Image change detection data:
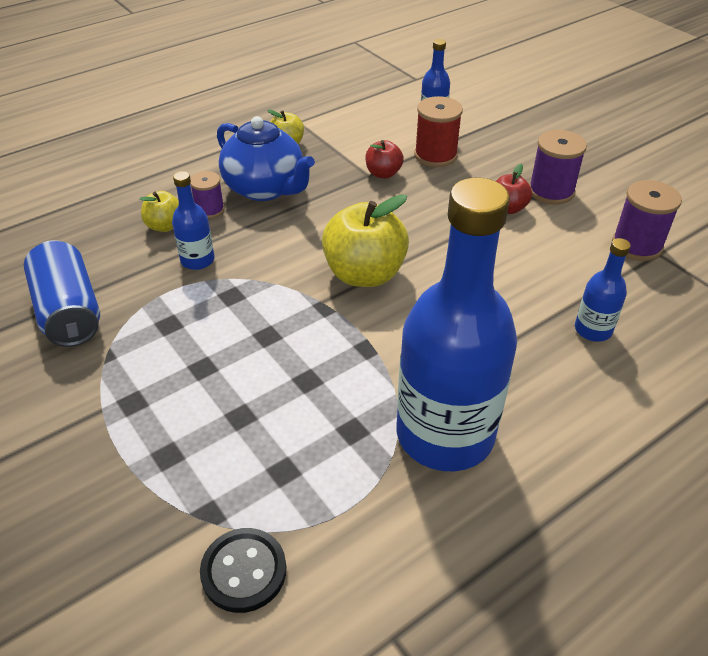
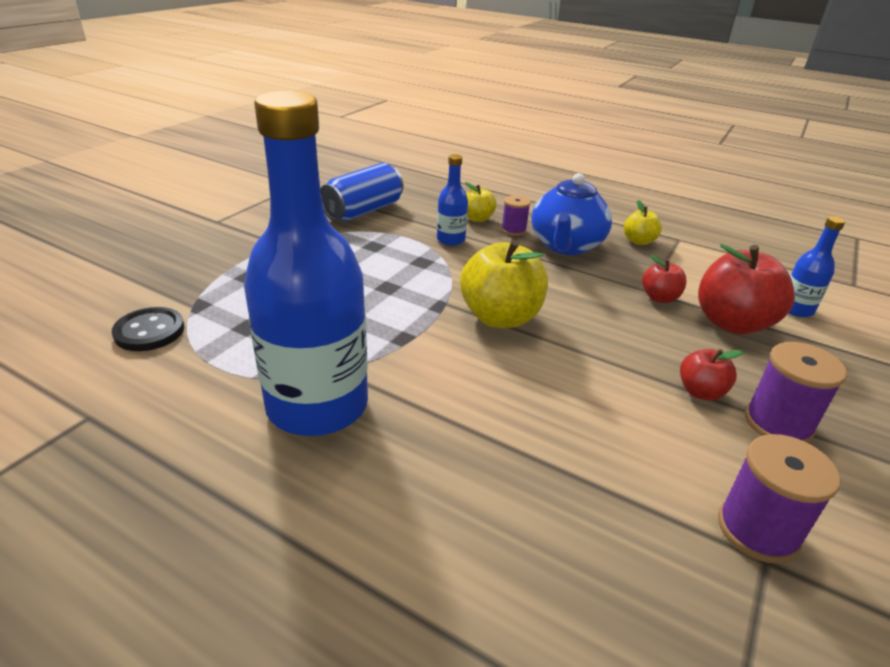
camera: 65 degrees right, 10 degrees down
red spool [414,96,463,167] -> red apple [698,244,795,335]
blue bottle [575,238,631,342] -> none

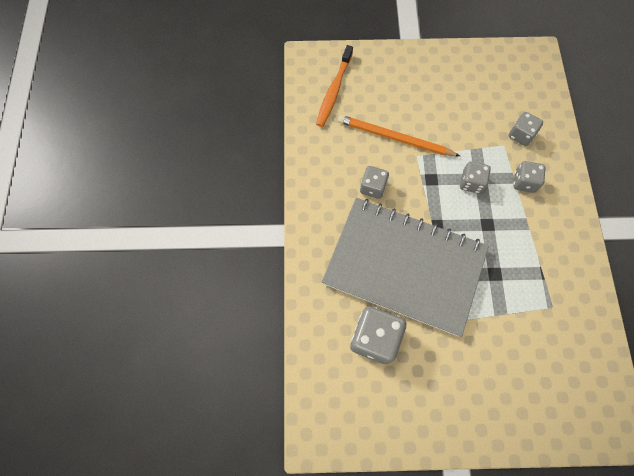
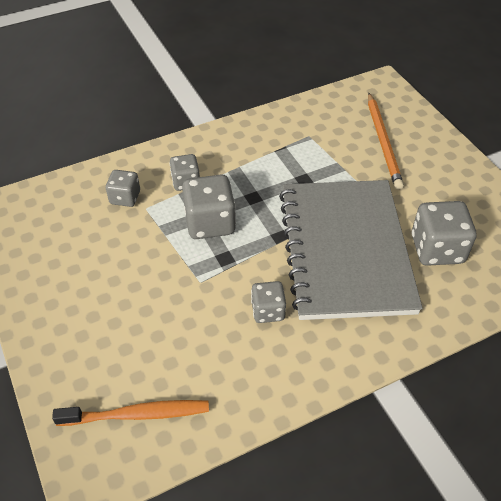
camera: 115 degrees left, 20 degrees down
orange pencil [338,115,460,156] -> orange pencil moved to [368,93,404,190]
grey dice [460,161,491,194] -> grey dice [182,174,236,239], size x1.67

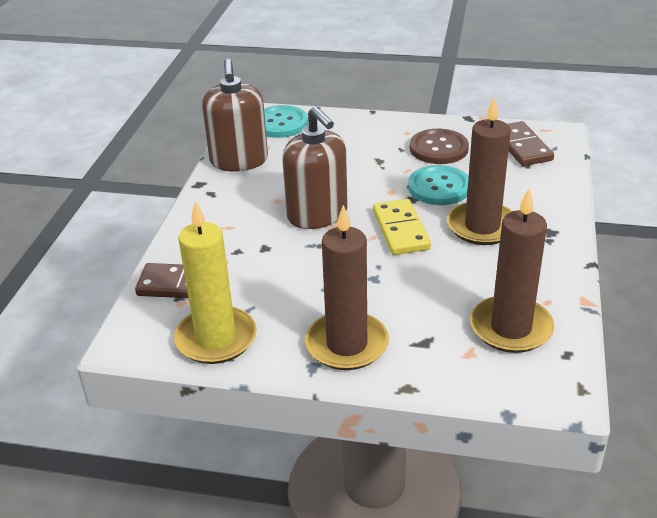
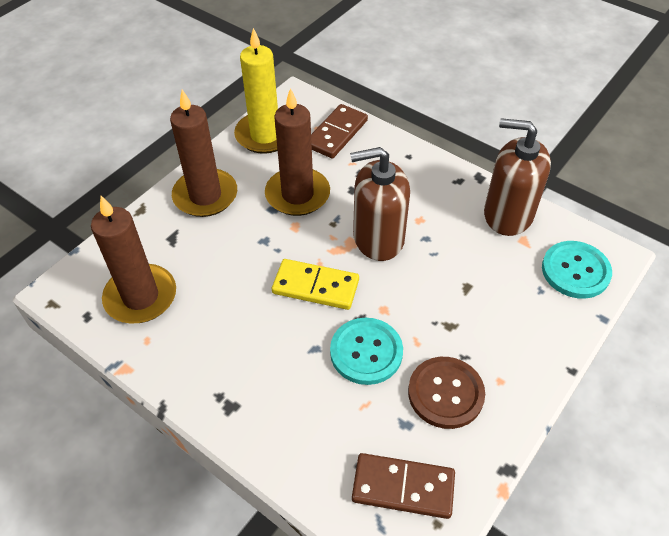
camera: 115 degrees right, 15 degrees up
brown candle [447,96,512,245] -> brown candle moved to [265,88,330,216]

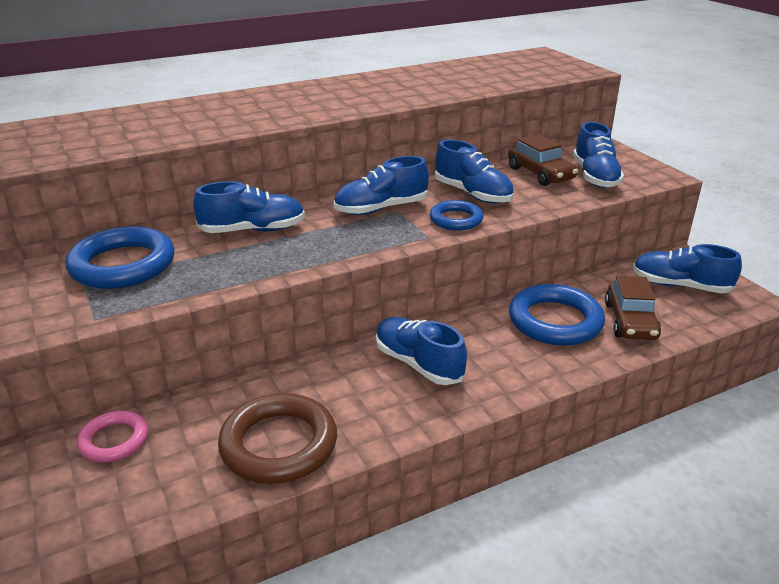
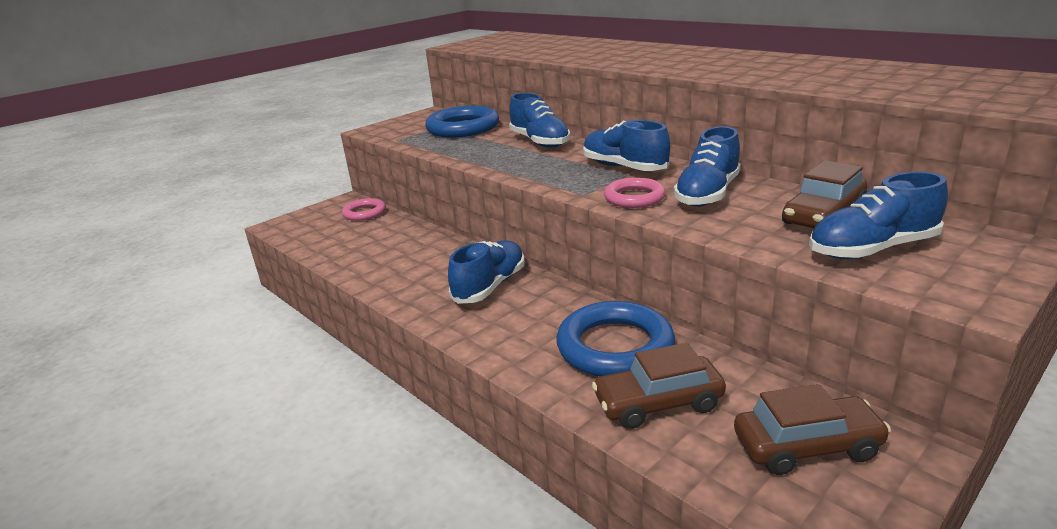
camera: 75 degrees right, 5 degrees down
brown ring [218,393,337,484] -> none
blue ring [430,200,484,230] -> pink ring [604,177,666,208]
blue shoe [633,244,742,294] -> brown car [734,384,891,475]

- [Aim of the task] An exact copy of every entry, pictures left out, is what to write here.

- [Final answer]
camera: 65 degrees right, 10 degrees down
red spool [414,96,463,167] -> red apple [698,244,795,335]
blue bottle [575,238,631,342] -> none

camera: 115 degrees left, 20 degrees down
orange pencil [338,115,460,156] -> orange pencil moved to [368,93,404,190]
grey dice [460,161,491,194] -> grey dice [182,174,236,239], size x1.67

camera: 115 degrees right, 15 degrees up
brown candle [447,96,512,245] -> brown candle moved to [265,88,330,216]

camera: 75 degrees right, 5 degrees down
brown ring [218,393,337,484] -> none
blue ring [430,200,484,230] -> pink ring [604,177,666,208]
blue shoe [633,244,742,294] -> brown car [734,384,891,475]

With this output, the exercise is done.